YOUR OBJECTIVE =
Find the word "gray" in the data below and copy each line that holds it.

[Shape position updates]
+++
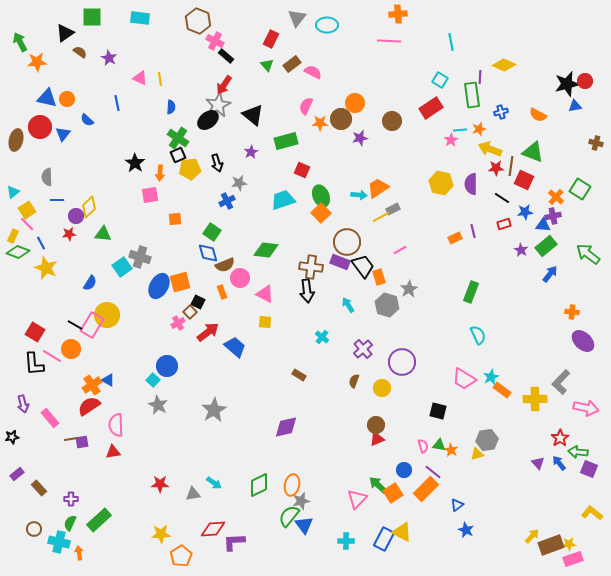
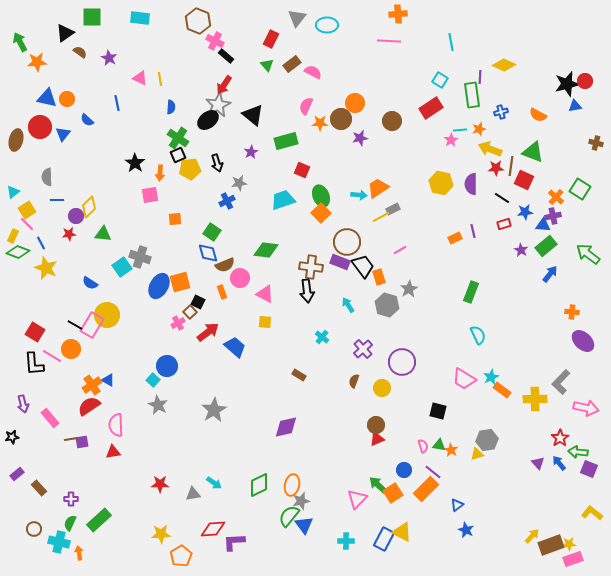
blue semicircle at (90, 283): rotated 91 degrees clockwise
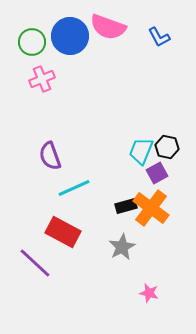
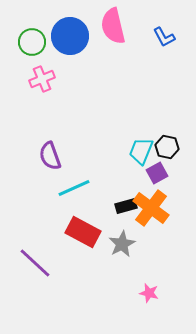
pink semicircle: moved 5 px right, 1 px up; rotated 57 degrees clockwise
blue L-shape: moved 5 px right
red rectangle: moved 20 px right
gray star: moved 3 px up
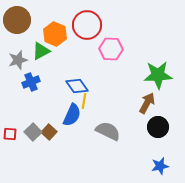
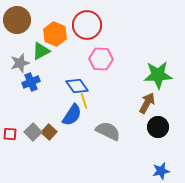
pink hexagon: moved 10 px left, 10 px down
gray star: moved 2 px right, 3 px down
yellow line: rotated 28 degrees counterclockwise
blue semicircle: rotated 10 degrees clockwise
blue star: moved 1 px right, 5 px down
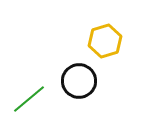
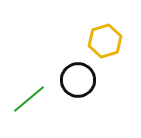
black circle: moved 1 px left, 1 px up
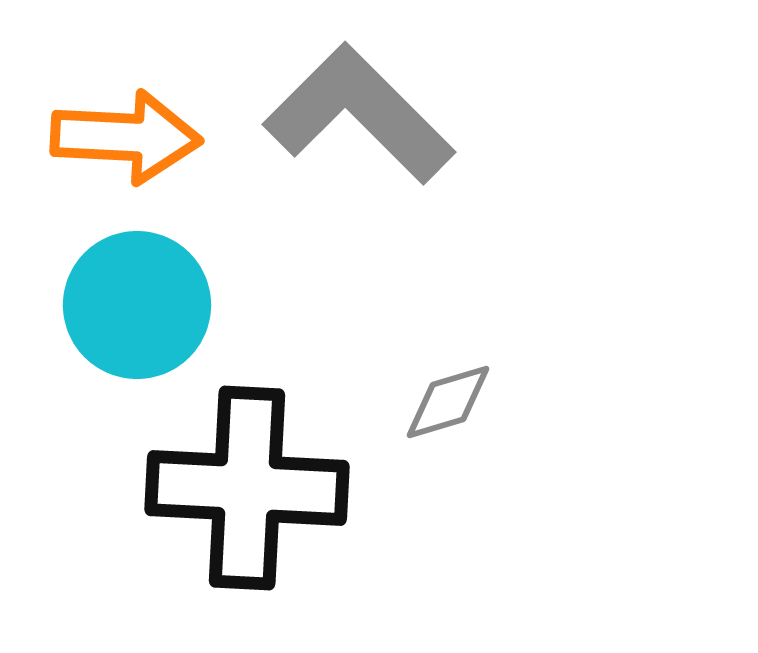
+++
EXPECTED ANSWER =
gray star: moved 3 px up
gray star: moved 2 px right, 3 px down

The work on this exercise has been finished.